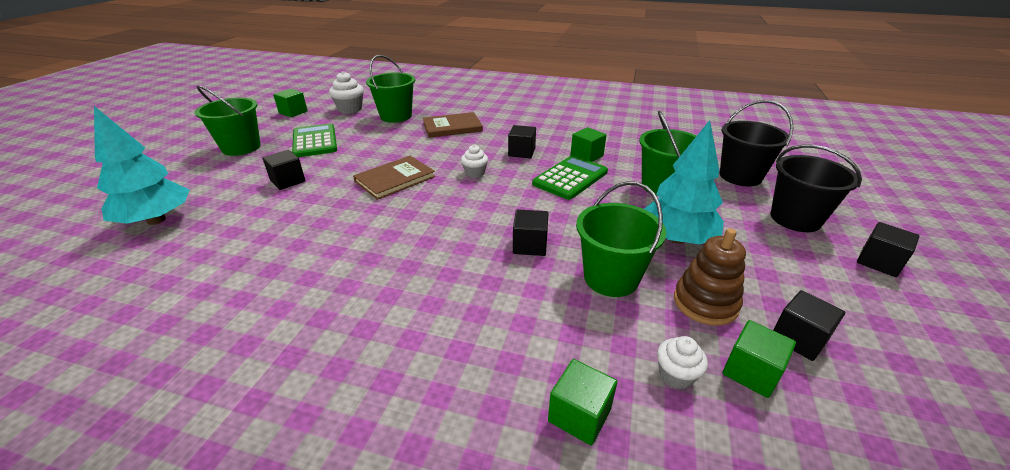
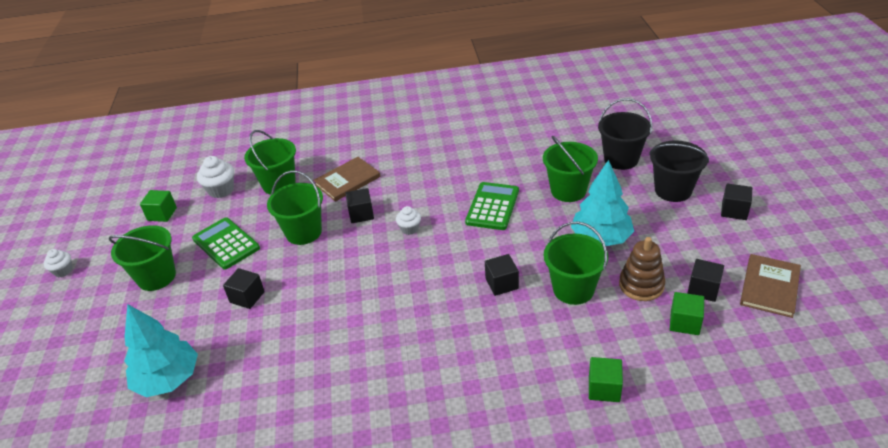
camera: 20 degrees left, 5 degrees up
(381, 150) = (303, 232): none -> green bucket
(395, 179) = (345, 260): brown book -> brown book (770, 287)
(521, 152) = (433, 191): black cube -> black cube (361, 214)
(586, 156) = (491, 177): green cube -> none
(676, 375) = (645, 342): white cupcake -> white cupcake (63, 271)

___

EXERCISE
From the entries, work out how many lines include the word "green", answering with the number only.

SOLVED EXERCISE
2